[Record excerpts]

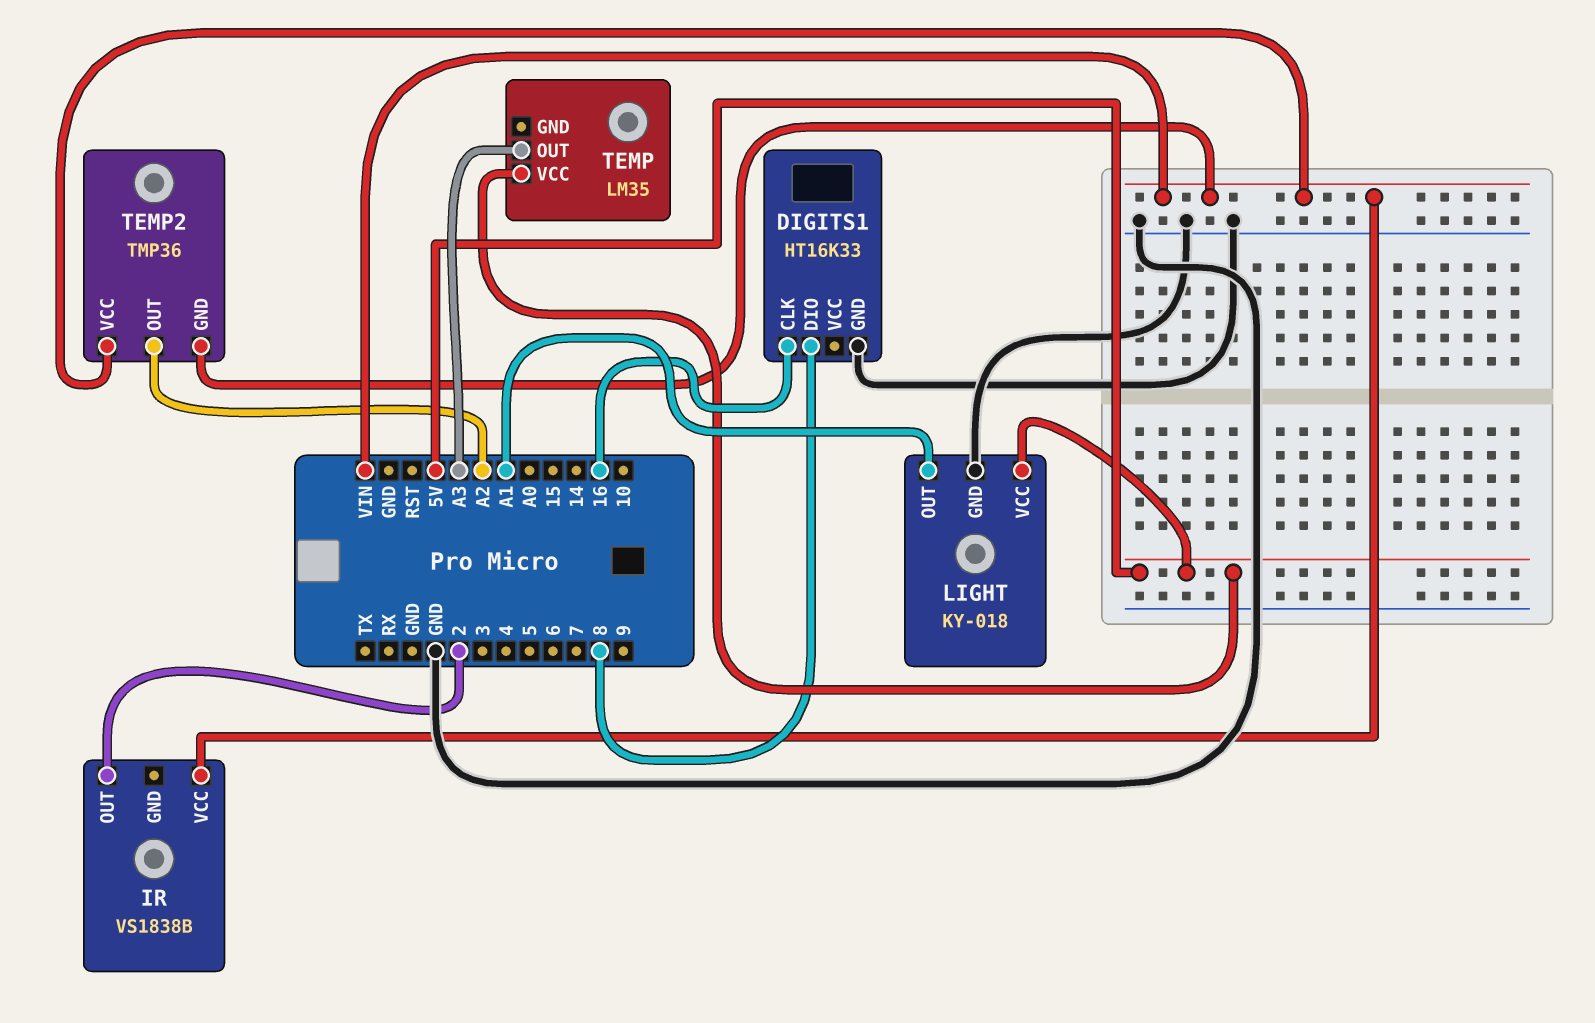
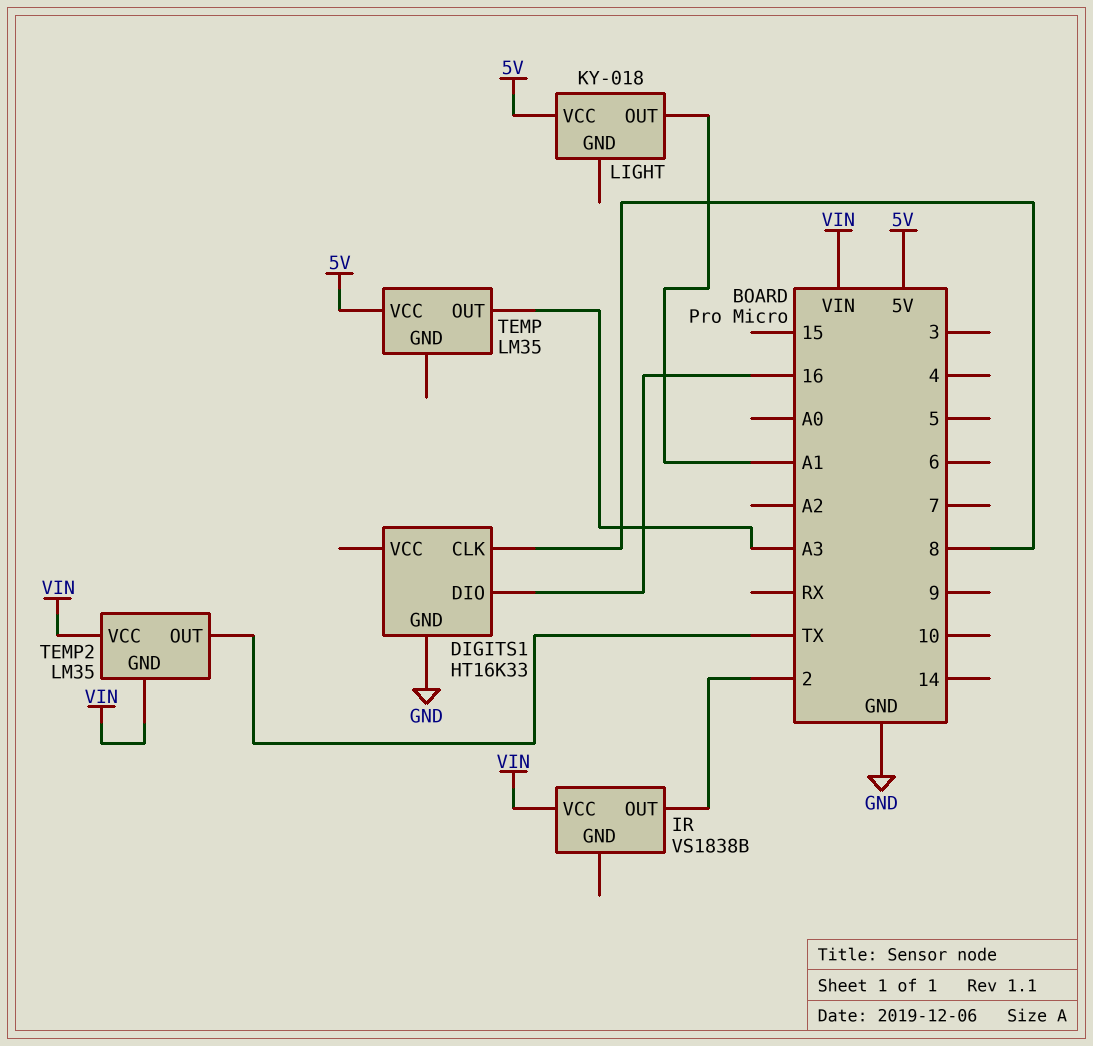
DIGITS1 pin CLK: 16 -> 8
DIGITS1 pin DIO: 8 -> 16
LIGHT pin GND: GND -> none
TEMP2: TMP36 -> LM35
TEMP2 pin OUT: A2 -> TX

[/Record excerpts]
[Record excerpts]

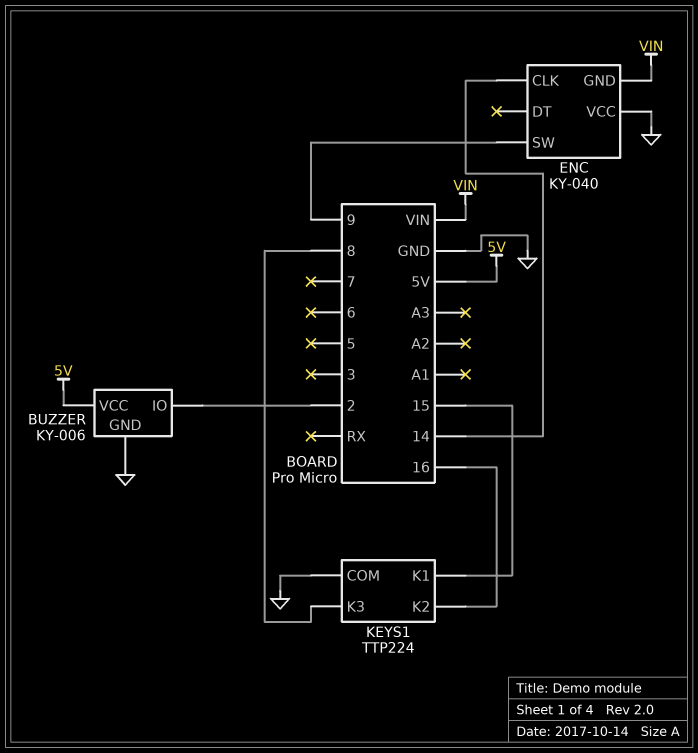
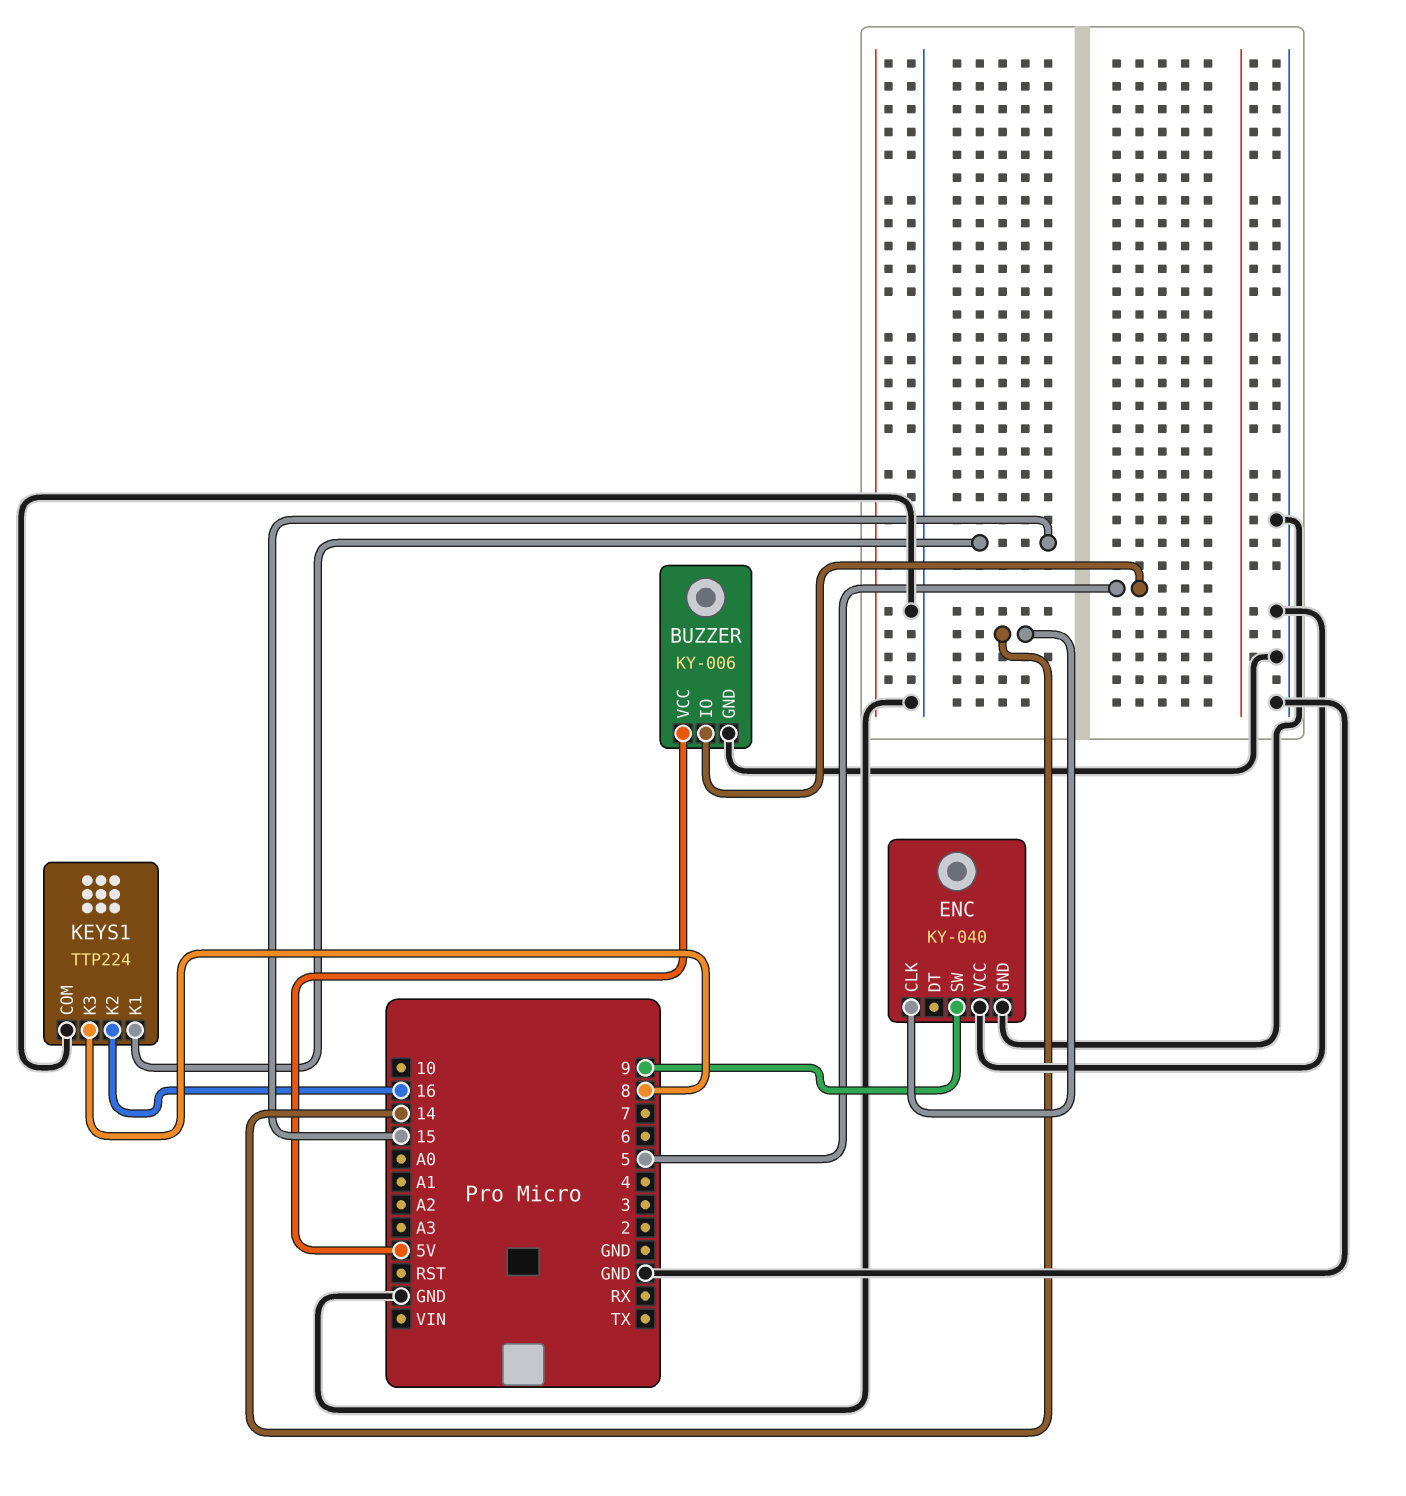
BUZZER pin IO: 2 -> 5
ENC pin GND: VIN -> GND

[/Record excerpts]
[Record excerpts]

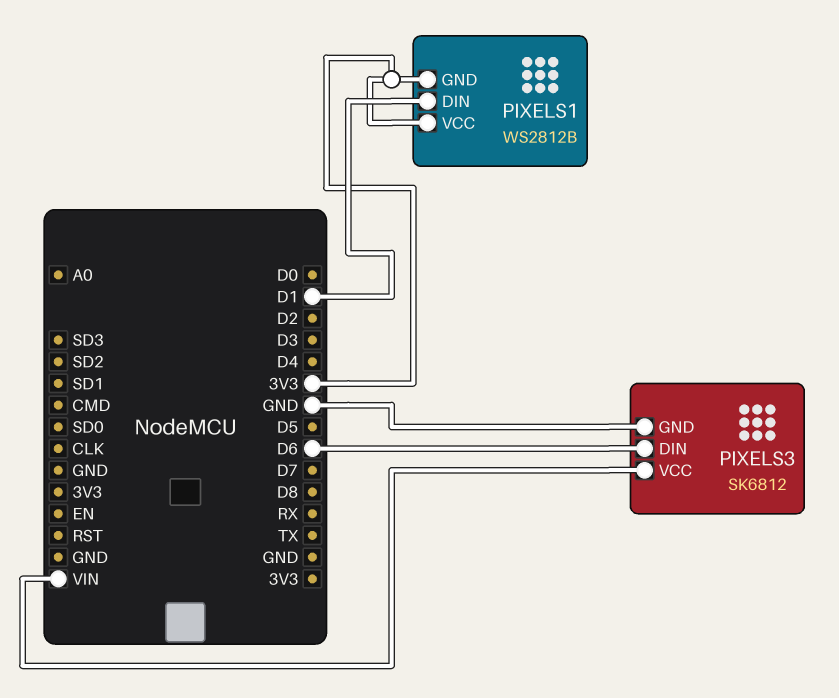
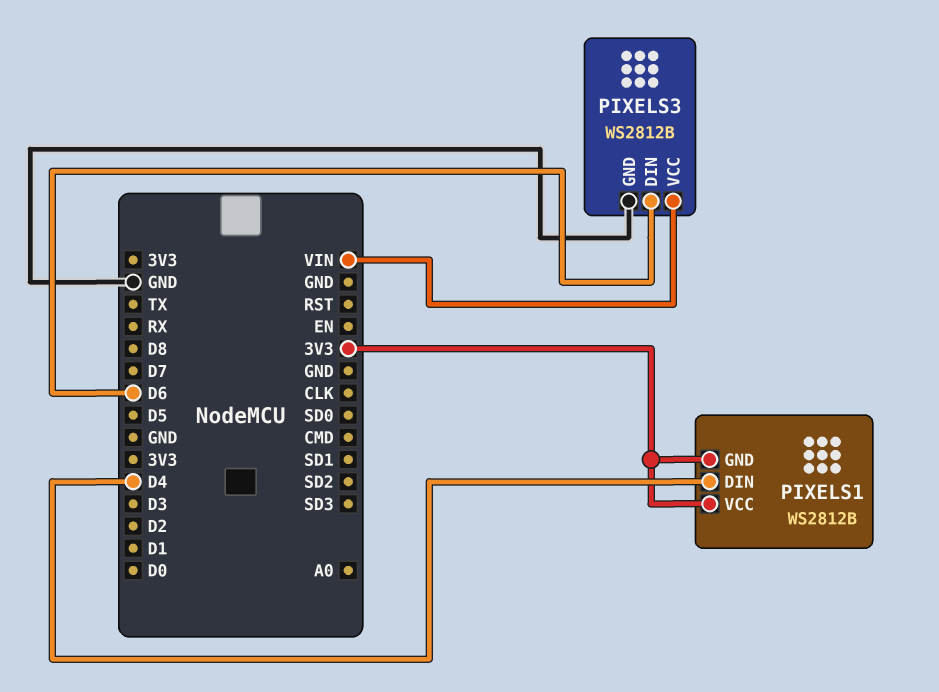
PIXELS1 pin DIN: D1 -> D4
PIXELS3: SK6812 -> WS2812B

[/Record excerpts]

About this exercise: All that belongs in your answer is the stretch of entries above from the line with "DIGITS1 pin CLK: 16 -> 8" through the line with "TEMP2 pin OUT: A2 -> TX", printed exactly.

Exercise response:
DIGITS1 pin CLK: 16 -> 8
DIGITS1 pin DIO: 8 -> 16
LIGHT pin GND: GND -> none
TEMP2: TMP36 -> LM35
TEMP2 pin OUT: A2 -> TX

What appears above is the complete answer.